==== Given entries ====

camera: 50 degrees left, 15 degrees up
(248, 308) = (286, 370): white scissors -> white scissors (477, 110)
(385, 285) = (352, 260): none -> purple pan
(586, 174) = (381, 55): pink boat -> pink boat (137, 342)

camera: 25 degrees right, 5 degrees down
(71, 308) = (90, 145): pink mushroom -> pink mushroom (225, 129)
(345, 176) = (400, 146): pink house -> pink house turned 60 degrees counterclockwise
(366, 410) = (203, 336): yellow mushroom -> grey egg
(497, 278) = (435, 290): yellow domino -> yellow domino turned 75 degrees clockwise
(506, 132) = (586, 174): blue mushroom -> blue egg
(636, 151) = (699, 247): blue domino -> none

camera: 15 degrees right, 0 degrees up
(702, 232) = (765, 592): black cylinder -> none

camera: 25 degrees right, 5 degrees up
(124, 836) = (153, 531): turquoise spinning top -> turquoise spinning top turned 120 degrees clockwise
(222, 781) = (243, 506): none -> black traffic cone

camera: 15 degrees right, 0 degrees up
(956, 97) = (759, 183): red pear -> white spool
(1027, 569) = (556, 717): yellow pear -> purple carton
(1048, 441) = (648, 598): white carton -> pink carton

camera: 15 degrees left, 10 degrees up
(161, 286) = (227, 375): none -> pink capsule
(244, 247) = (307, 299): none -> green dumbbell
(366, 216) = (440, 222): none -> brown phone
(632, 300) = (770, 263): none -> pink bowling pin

====

:: Task objective ::
Could you find each line in the entries that contains the string "camera" and copy it?

:: Solution to the exercise ::
camera: 50 degrees left, 15 degrees up
camera: 25 degrees right, 5 degrees down
camera: 15 degrees right, 0 degrees up
camera: 25 degrees right, 5 degrees up
camera: 15 degrees right, 0 degrees up
camera: 15 degrees left, 10 degrees up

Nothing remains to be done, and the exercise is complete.